PROBLEM DESCRIPTION:
Looking at the data that follows, count the lines containing the word "plate" and write down only that count.

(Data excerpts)
-------

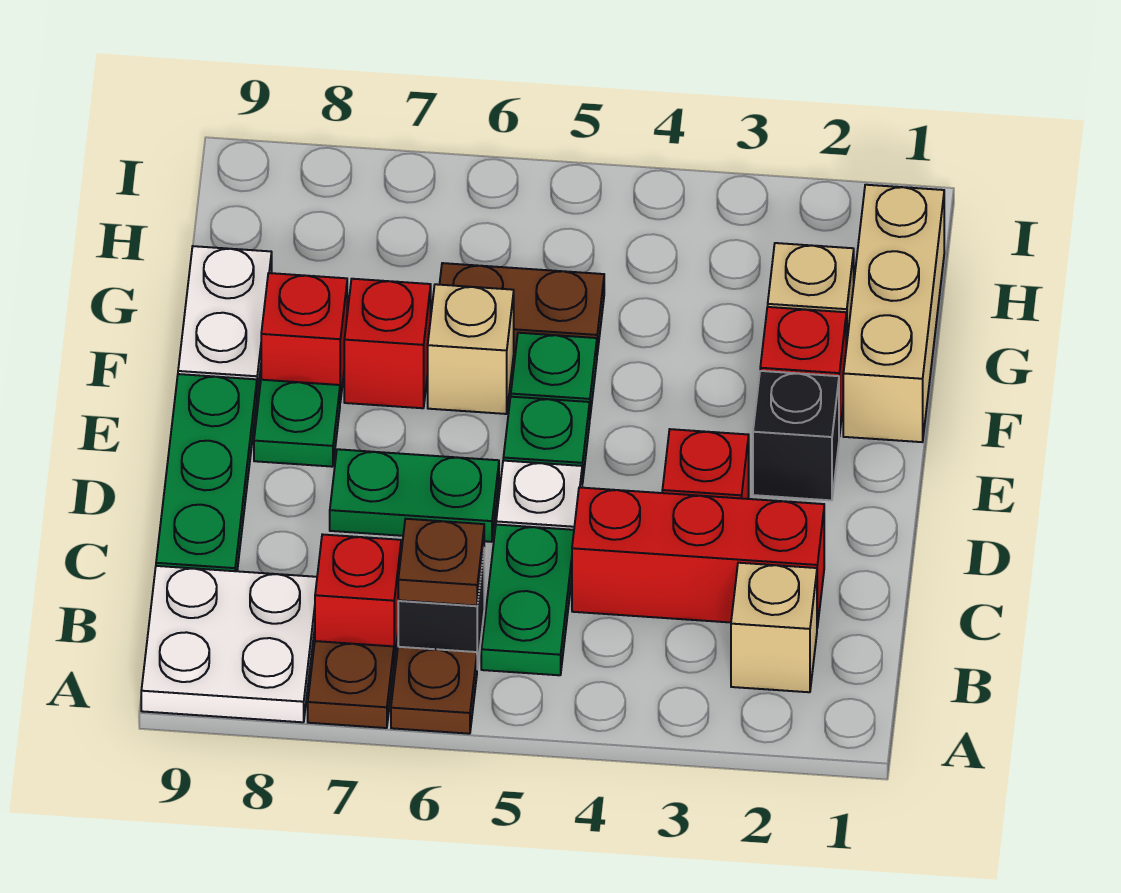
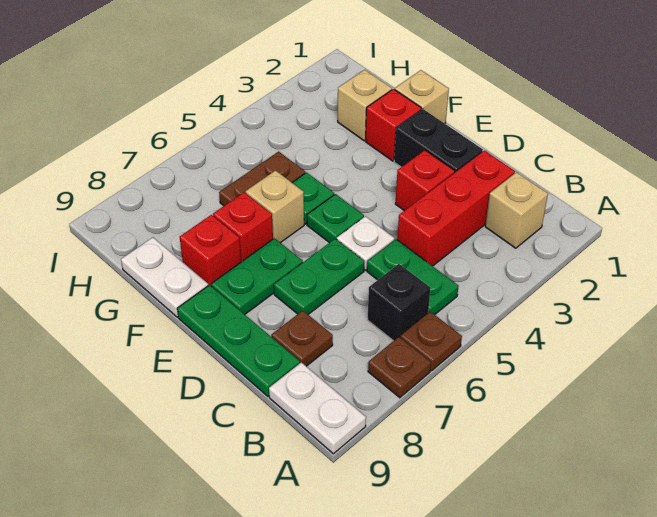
white 2x2 plate [141,566,317,722] -> white 1x2 plate [269,362,366,454]
brown 1x1 plate [398,519,484,606] -> brown 1x1 plate moved to [271,311,333,366]
red 1x1 brick [315,534,401,662] -> none
black 1x1 brick [753,371,839,500] -> black 1x2 brick [394,109,483,172]
green 1x1 plate [254,380,340,467] -> green 1x2 plate [211,238,303,314]
tan 1x3 brick [843,185,944,442] -> tan 1x1 brick [395,70,449,123]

-------

SOLUTION TO THIS EXERCISE:
3